_Exercise details:_
Some lines in the material below hold the word "PIXELS". Copy all of them.

Content starts

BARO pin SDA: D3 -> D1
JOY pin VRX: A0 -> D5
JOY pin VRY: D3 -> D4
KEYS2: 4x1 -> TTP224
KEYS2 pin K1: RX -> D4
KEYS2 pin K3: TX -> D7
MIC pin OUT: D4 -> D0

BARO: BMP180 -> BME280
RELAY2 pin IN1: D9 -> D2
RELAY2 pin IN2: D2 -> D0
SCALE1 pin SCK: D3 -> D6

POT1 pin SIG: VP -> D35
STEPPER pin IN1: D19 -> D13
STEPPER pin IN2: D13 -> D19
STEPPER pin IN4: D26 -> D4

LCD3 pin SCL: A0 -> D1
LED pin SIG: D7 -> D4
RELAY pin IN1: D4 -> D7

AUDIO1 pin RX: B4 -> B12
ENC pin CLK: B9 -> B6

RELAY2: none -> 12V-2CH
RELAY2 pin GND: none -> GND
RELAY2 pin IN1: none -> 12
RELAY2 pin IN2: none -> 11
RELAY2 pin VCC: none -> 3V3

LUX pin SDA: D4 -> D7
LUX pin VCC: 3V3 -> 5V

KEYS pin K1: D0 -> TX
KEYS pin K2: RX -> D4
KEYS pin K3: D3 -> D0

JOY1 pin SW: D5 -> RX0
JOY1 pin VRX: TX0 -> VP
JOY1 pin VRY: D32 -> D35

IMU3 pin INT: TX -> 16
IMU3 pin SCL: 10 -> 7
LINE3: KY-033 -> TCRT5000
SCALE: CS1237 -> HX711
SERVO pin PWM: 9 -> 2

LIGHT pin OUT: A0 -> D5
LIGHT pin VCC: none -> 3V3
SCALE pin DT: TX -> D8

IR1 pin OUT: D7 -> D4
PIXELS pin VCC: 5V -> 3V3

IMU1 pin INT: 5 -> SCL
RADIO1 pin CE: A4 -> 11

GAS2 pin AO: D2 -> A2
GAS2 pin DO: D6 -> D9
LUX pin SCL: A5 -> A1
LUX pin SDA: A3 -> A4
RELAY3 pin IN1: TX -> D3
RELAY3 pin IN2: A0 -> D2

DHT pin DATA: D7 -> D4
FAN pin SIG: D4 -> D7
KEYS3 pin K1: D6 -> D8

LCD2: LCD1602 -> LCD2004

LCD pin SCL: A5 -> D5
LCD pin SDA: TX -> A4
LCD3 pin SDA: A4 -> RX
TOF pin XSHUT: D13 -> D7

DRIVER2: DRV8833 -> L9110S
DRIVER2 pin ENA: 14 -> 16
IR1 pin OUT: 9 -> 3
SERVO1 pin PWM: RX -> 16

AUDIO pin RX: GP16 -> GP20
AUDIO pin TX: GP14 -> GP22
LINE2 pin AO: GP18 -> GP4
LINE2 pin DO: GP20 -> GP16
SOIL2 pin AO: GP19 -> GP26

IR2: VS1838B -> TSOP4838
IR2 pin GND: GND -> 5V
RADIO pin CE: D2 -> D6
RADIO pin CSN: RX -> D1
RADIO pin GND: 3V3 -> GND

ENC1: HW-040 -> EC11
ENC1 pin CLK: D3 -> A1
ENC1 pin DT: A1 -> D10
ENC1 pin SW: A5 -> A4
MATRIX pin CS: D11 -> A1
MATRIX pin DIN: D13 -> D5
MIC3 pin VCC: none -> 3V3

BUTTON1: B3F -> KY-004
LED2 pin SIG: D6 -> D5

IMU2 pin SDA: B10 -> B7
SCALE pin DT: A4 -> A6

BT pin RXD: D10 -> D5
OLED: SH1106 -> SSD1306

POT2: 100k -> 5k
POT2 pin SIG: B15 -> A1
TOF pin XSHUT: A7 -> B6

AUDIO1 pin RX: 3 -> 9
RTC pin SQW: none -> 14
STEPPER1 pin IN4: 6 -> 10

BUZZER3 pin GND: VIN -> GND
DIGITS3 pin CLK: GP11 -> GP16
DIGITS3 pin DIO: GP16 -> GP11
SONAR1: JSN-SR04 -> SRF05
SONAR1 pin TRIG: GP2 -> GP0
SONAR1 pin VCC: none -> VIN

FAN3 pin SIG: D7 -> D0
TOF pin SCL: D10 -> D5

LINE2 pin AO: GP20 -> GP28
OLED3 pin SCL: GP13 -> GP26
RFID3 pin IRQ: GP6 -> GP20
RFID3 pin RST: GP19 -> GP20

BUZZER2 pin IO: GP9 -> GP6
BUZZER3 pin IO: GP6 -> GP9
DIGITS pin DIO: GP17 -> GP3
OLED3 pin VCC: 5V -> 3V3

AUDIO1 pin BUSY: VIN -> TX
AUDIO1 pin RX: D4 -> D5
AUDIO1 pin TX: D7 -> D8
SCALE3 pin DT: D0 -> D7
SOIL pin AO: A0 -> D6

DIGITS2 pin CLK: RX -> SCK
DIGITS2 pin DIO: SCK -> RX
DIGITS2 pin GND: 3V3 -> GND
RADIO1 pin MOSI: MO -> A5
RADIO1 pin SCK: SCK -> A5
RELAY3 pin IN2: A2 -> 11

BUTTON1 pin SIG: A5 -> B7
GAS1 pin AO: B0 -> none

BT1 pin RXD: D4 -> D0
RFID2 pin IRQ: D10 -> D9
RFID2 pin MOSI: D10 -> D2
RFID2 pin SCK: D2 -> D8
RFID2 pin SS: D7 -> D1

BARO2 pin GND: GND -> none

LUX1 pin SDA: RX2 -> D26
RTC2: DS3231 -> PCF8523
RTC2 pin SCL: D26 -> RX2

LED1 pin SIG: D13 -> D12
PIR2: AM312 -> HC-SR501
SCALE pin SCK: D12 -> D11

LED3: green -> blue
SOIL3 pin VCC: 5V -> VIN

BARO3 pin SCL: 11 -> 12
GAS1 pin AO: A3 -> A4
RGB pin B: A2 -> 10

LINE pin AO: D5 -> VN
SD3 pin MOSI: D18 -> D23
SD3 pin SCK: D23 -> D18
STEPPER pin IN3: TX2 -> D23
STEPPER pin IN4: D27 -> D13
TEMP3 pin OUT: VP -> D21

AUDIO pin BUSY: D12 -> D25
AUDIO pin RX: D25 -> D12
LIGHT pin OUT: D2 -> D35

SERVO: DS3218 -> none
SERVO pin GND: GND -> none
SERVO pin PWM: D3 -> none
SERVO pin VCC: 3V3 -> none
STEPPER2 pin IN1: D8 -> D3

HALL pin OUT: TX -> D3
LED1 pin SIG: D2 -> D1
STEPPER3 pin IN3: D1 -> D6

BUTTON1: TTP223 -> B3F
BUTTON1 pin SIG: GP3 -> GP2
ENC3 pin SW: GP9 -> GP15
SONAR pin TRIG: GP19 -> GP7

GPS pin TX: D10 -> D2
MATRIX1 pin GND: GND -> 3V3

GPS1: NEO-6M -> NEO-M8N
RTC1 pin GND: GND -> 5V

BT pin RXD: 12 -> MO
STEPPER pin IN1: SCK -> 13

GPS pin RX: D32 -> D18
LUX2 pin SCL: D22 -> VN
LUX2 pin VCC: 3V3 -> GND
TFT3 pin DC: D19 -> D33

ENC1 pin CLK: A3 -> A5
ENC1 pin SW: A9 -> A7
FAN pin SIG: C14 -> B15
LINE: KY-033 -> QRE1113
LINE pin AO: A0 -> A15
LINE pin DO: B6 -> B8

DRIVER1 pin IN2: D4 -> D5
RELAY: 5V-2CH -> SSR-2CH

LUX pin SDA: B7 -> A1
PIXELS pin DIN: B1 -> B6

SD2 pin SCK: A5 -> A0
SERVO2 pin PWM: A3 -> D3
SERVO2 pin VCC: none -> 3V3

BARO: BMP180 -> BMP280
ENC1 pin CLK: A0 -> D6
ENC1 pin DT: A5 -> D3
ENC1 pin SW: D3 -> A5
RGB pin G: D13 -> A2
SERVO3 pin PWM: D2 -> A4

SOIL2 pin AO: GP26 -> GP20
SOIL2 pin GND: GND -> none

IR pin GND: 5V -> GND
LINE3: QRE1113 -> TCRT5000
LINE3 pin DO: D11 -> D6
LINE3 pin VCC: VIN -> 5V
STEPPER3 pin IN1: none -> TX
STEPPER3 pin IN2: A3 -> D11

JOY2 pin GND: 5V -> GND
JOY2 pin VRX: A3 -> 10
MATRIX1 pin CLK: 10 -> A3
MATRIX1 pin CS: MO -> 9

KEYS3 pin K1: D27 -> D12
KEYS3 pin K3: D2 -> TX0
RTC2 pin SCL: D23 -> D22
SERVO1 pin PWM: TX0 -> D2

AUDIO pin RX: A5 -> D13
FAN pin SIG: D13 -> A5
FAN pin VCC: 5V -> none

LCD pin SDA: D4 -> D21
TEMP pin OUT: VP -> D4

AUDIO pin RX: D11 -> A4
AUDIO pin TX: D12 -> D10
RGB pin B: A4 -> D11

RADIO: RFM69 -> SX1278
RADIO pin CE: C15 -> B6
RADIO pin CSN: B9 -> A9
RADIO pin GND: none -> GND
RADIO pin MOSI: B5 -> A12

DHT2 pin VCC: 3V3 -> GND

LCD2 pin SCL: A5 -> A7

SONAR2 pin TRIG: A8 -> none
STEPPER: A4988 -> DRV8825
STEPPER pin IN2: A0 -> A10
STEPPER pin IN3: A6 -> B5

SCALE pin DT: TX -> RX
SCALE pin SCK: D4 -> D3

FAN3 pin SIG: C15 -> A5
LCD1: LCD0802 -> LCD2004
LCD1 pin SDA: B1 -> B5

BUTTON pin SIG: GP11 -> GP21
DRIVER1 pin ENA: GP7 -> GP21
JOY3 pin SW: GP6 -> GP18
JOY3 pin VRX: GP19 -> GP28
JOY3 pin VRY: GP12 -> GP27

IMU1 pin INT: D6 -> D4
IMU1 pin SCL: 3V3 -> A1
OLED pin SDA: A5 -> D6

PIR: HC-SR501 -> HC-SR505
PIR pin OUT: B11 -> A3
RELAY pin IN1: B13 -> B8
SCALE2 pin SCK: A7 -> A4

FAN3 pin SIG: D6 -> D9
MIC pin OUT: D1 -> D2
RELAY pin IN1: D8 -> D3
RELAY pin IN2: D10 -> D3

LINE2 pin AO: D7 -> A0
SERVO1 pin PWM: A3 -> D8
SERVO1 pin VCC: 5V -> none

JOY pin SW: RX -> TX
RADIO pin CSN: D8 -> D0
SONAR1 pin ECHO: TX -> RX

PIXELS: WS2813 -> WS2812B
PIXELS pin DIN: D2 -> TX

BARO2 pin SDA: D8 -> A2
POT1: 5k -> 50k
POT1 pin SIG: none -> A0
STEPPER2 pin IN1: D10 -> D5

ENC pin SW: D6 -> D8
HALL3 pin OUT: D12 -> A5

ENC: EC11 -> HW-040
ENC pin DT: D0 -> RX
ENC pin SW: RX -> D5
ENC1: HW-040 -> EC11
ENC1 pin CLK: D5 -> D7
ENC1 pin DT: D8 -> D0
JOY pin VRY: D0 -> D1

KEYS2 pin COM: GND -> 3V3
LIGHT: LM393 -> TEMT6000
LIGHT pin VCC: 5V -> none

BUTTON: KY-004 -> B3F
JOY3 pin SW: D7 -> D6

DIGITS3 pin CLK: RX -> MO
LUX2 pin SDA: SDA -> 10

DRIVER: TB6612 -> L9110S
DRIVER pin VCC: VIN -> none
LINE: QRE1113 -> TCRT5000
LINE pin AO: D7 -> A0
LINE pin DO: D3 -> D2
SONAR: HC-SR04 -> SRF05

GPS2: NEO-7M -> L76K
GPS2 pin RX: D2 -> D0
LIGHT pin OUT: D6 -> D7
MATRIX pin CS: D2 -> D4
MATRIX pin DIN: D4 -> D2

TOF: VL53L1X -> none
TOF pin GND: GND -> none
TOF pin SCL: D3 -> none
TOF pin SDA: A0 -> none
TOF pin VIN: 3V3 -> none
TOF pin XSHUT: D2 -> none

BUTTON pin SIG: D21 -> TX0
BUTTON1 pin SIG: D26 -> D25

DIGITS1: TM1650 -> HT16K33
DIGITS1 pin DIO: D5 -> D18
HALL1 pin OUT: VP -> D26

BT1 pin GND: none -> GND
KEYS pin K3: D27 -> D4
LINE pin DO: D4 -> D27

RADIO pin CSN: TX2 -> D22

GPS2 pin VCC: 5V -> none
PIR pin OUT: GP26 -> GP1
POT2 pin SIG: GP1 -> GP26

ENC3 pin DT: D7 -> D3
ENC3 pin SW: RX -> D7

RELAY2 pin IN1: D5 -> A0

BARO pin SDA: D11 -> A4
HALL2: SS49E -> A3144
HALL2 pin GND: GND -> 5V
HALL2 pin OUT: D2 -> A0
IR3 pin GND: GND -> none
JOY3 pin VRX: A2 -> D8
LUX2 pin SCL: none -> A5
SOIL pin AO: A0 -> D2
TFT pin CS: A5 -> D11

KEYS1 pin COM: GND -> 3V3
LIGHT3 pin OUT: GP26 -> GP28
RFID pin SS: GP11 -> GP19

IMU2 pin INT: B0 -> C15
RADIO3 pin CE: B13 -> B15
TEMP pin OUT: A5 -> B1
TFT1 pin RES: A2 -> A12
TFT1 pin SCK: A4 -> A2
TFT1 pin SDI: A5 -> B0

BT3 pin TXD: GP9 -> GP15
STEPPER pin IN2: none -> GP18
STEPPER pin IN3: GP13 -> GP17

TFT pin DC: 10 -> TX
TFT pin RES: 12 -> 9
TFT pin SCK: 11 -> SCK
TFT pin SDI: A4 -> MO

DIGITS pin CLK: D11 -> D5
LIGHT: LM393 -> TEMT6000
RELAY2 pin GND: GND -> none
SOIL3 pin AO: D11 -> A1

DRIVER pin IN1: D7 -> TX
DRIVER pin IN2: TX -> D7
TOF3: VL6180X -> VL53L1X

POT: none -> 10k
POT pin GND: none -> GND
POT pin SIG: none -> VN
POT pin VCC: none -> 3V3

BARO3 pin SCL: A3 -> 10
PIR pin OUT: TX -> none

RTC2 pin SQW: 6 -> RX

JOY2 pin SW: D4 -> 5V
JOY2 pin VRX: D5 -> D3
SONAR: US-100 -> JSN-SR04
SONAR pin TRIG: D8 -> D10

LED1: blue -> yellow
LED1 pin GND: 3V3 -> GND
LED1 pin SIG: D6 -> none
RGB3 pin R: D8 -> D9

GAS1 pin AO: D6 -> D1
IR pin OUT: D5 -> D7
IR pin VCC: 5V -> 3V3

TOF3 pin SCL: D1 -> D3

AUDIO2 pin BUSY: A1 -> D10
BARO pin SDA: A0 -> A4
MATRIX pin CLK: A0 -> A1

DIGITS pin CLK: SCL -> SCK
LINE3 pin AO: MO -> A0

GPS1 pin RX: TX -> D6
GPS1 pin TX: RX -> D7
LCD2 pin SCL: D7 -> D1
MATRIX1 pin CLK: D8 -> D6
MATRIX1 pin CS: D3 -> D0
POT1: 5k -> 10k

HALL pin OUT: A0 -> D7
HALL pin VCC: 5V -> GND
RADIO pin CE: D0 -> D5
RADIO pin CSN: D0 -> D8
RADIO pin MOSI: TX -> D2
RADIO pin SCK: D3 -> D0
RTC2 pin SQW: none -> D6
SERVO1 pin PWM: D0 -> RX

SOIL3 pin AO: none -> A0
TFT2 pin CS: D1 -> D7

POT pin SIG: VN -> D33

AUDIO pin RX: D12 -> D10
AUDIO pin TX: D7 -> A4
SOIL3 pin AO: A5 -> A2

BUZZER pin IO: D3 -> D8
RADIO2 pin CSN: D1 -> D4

Content ends

_Result for this task:_
PIXELS pin VCC: 5V -> 3V3
PIXELS pin DIN: B1 -> B6
PIXELS: WS2813 -> WS2812B
PIXELS pin DIN: D2 -> TX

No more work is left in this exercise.